PROBLEM TO SOLVE: Using the material below, tally each line with the string "button" and report only the total.

GIVEN INFORMATION:
BEGIN

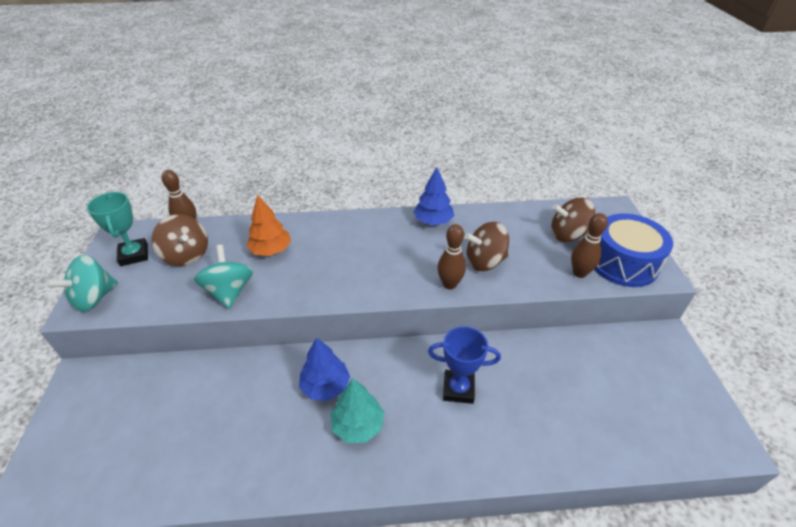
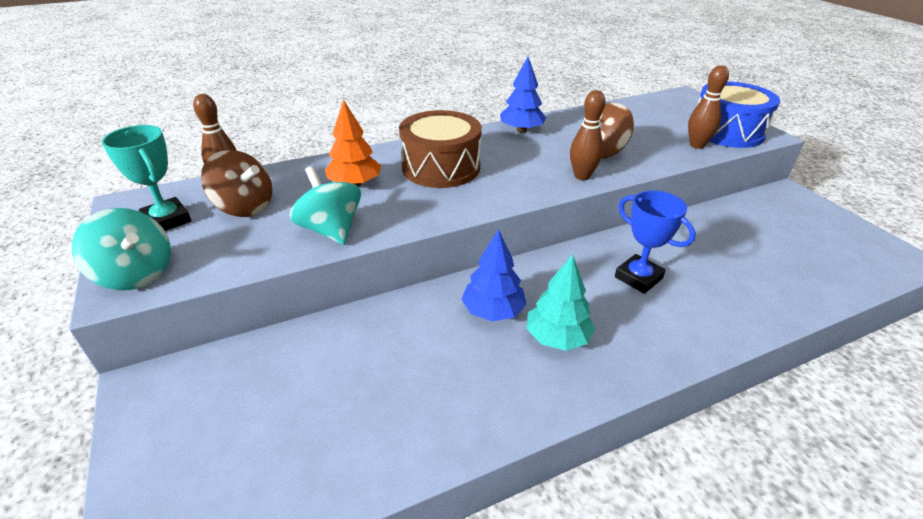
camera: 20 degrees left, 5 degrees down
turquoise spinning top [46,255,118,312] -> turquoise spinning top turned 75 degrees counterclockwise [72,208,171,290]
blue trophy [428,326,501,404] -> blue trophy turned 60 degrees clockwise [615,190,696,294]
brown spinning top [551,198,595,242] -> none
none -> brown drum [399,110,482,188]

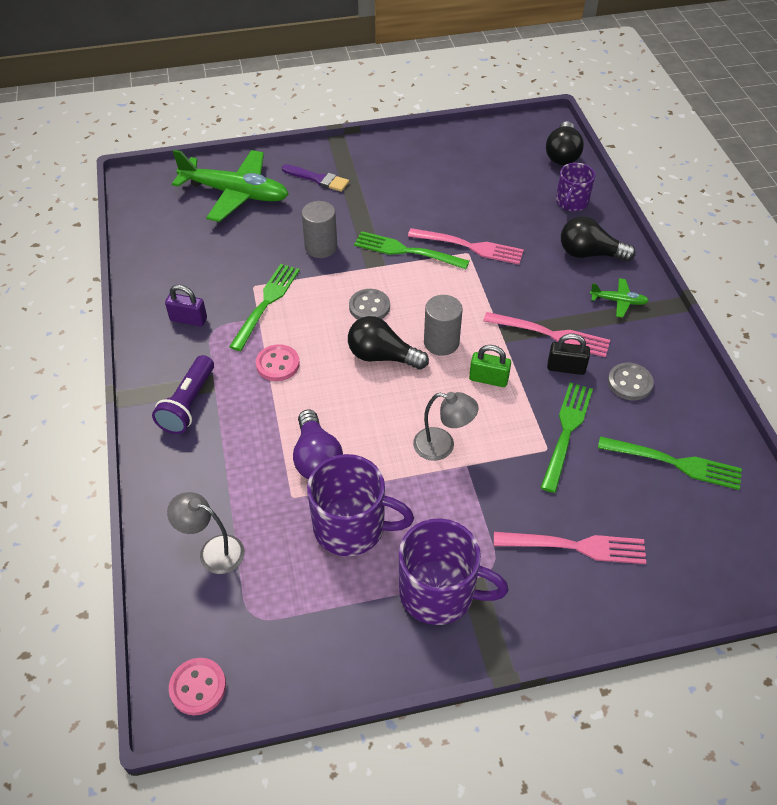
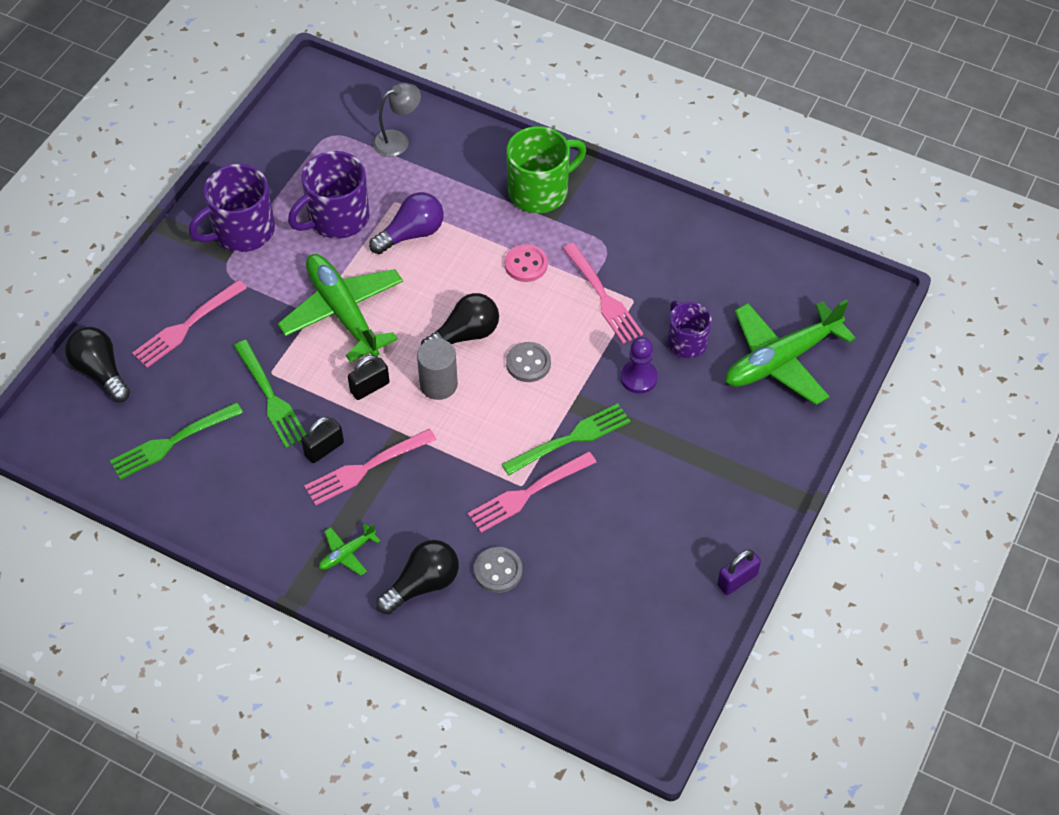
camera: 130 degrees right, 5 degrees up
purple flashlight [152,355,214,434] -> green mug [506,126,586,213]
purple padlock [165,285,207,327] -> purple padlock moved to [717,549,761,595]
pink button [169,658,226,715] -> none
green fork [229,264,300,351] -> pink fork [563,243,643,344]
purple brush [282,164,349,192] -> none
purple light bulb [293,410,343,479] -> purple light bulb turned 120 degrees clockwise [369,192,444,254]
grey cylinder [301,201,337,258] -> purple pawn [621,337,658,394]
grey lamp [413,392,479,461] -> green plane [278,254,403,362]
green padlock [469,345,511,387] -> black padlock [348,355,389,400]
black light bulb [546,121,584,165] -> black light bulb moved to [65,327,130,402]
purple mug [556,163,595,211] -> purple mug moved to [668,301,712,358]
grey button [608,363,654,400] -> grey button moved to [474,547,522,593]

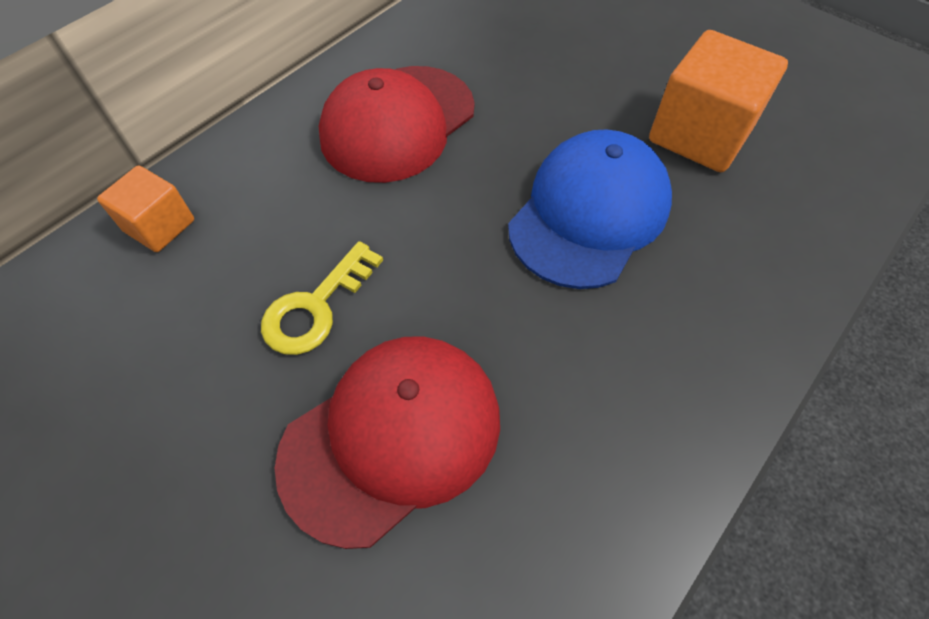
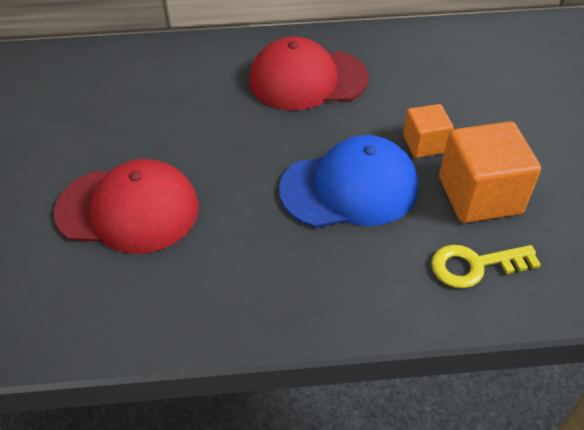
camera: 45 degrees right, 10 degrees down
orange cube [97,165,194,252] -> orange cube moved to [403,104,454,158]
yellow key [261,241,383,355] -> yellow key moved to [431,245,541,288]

END
BEGIN

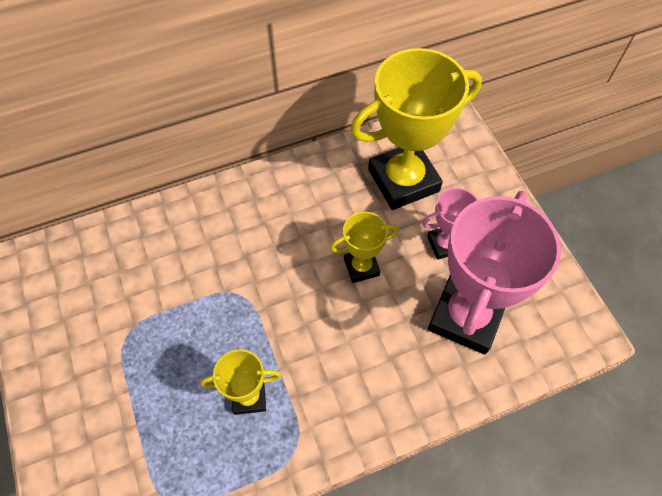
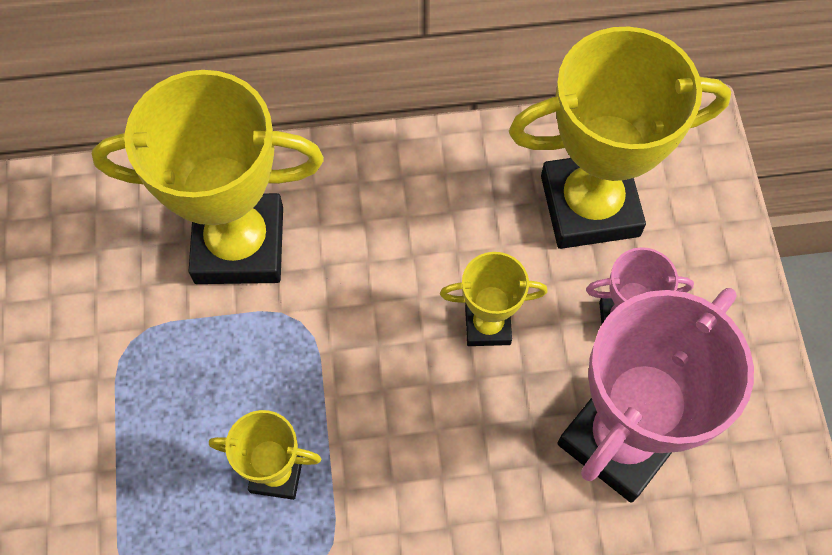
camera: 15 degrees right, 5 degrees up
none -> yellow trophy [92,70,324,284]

END

ANSWER: 2